→ **EXERCISE INSTRUCTIONS**:
Ignoring every picture, return the lines of the listing below word for word, from the line that holds "BT1: 9V (plus" through the line that holds "C6: 220pF (GND, SIG10) -> 150pF (GND, SIG10)".

→ **DATASET EXCERPTS**:
§

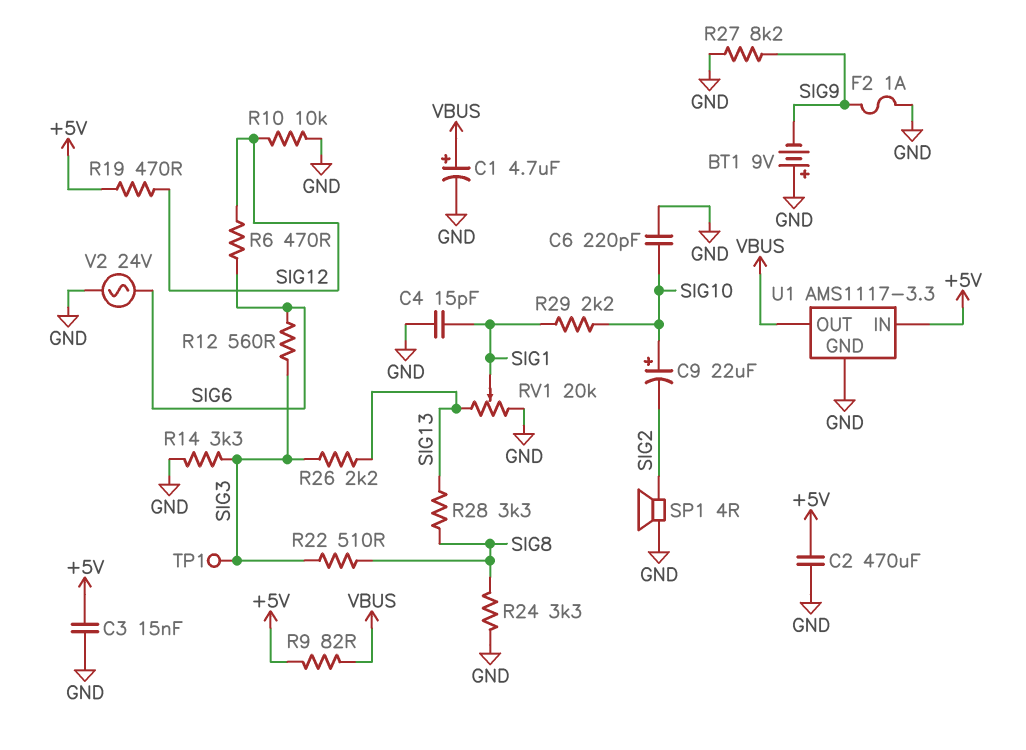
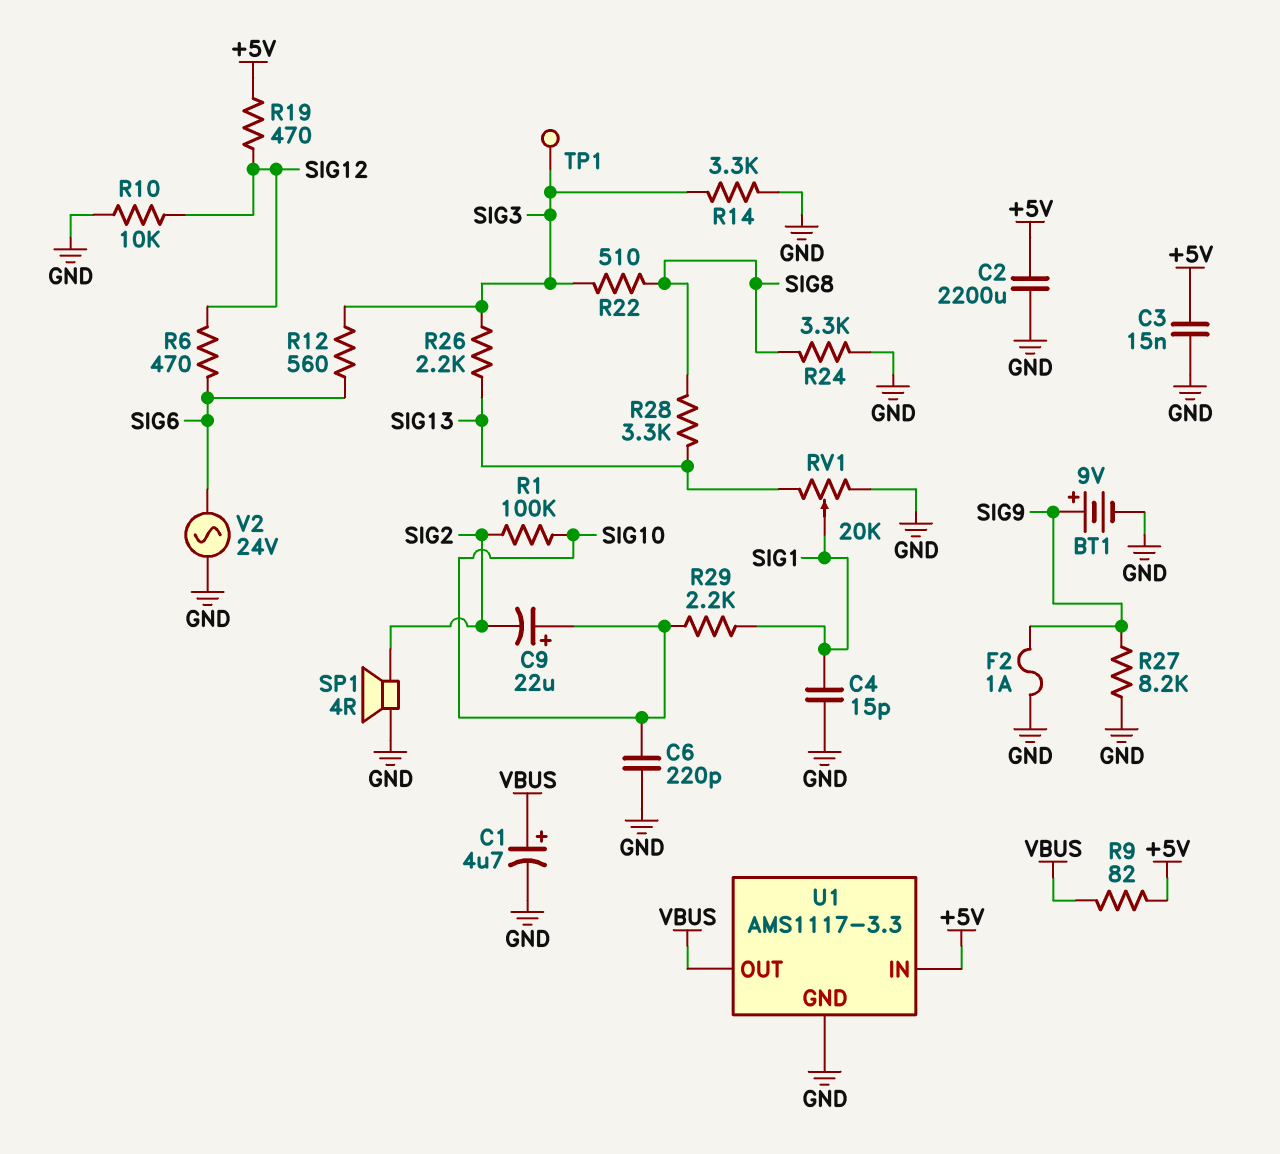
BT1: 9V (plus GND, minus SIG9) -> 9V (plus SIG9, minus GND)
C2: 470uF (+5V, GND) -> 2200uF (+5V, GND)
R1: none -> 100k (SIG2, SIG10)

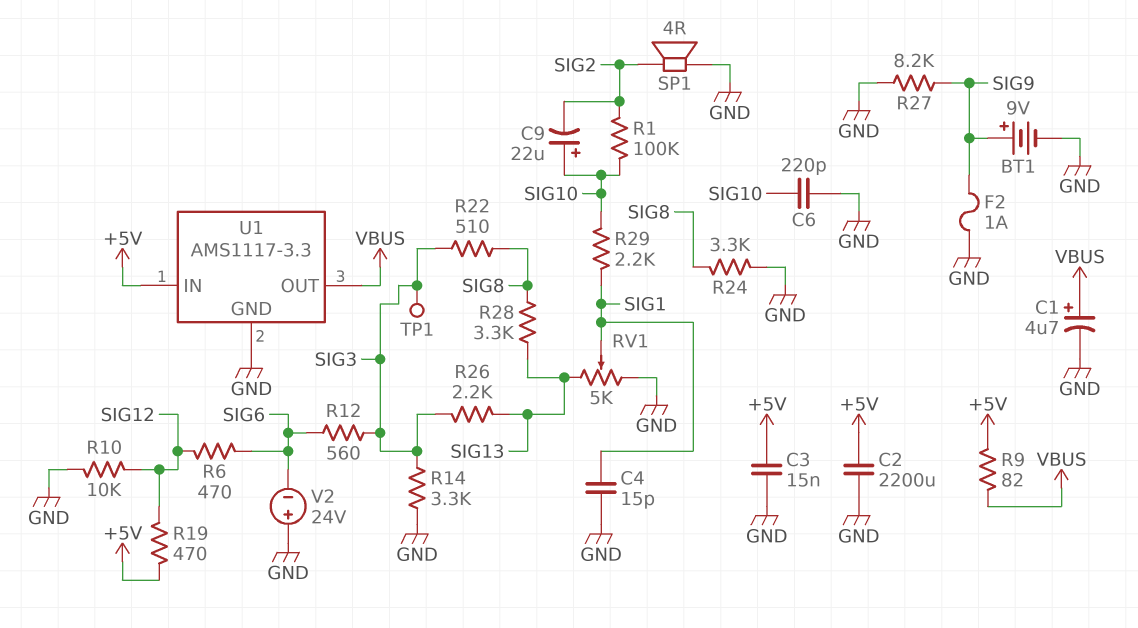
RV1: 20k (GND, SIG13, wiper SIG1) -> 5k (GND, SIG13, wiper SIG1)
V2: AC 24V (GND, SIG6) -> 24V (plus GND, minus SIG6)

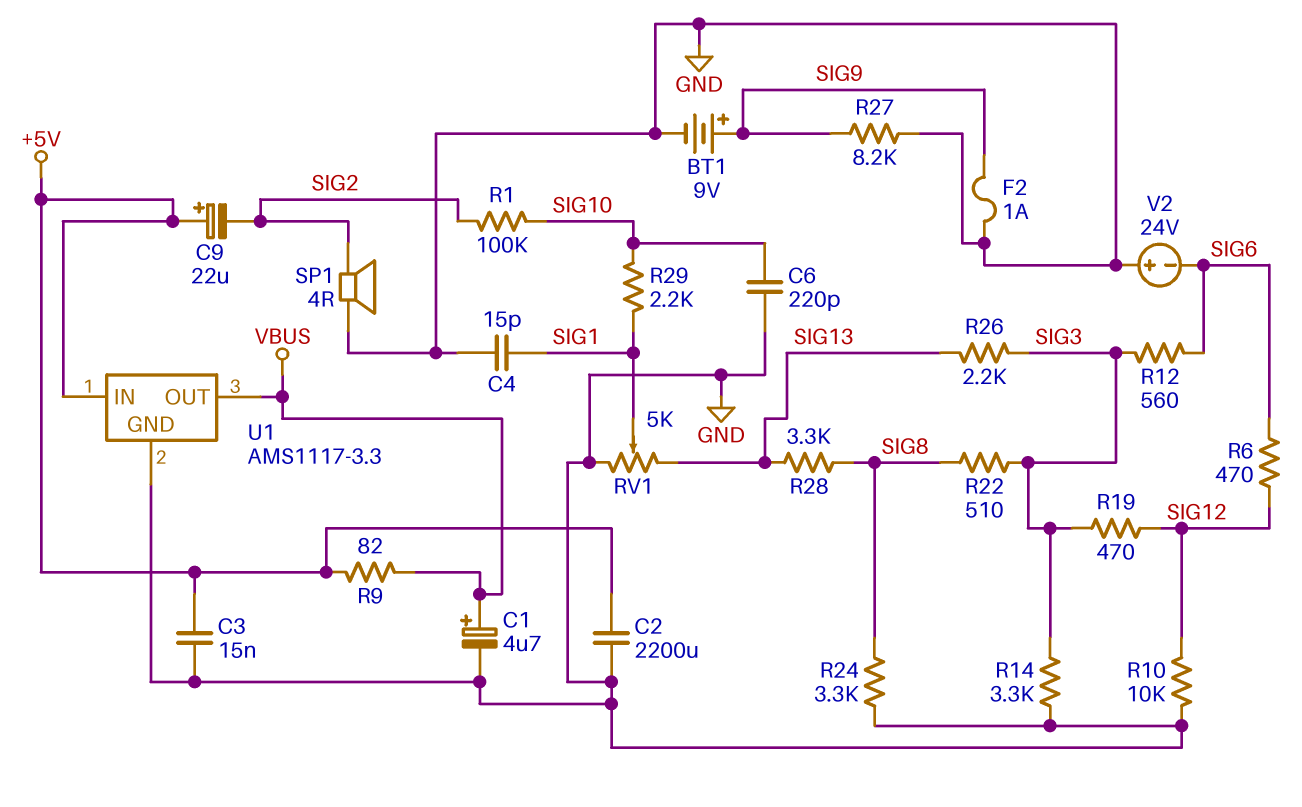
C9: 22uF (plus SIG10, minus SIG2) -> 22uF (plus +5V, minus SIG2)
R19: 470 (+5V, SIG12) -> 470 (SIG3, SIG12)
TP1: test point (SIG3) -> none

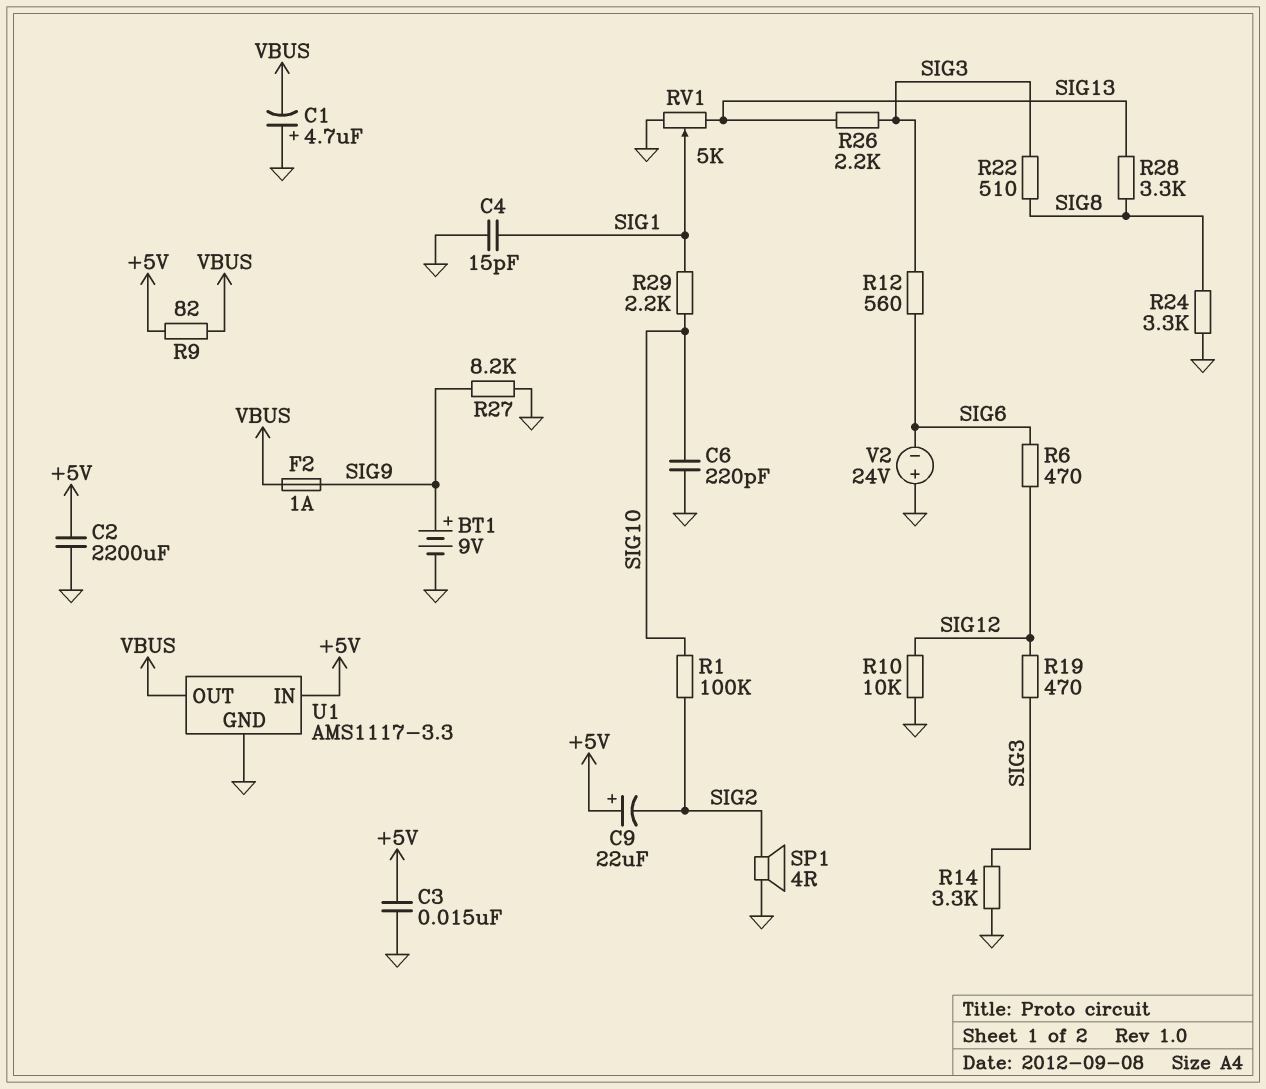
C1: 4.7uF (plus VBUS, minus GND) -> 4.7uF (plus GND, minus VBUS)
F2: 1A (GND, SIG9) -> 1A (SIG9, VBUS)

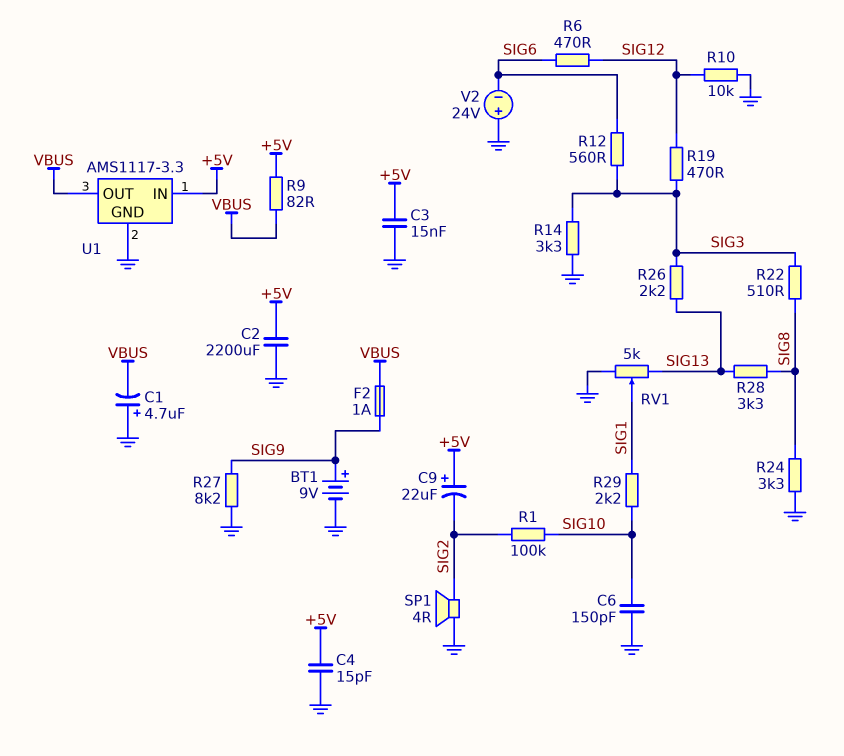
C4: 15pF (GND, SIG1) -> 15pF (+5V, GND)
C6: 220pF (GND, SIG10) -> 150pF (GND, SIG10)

§

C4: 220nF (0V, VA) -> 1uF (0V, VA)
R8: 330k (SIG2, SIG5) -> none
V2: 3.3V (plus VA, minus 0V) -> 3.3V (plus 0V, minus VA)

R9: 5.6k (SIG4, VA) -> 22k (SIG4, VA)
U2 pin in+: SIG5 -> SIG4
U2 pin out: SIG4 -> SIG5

§

→ **SOLUTION TO THE EXERCISE**:
BT1: 9V (plus GND, minus SIG9) -> 9V (plus SIG9, minus GND)
C2: 470uF (+5V, GND) -> 2200uF (+5V, GND)
R1: none -> 100k (SIG2, SIG10)

RV1: 20k (GND, SIG13, wiper SIG1) -> 5k (GND, SIG13, wiper SIG1)
V2: AC 24V (GND, SIG6) -> 24V (plus GND, minus SIG6)

C9: 22uF (plus SIG10, minus SIG2) -> 22uF (plus +5V, minus SIG2)
R19: 470 (+5V, SIG12) -> 470 (SIG3, SIG12)
TP1: test point (SIG3) -> none

C1: 4.7uF (plus VBUS, minus GND) -> 4.7uF (plus GND, minus VBUS)
F2: 1A (GND, SIG9) -> 1A (SIG9, VBUS)

C4: 15pF (GND, SIG1) -> 15pF (+5V, GND)
C6: 220pF (GND, SIG10) -> 150pF (GND, SIG10)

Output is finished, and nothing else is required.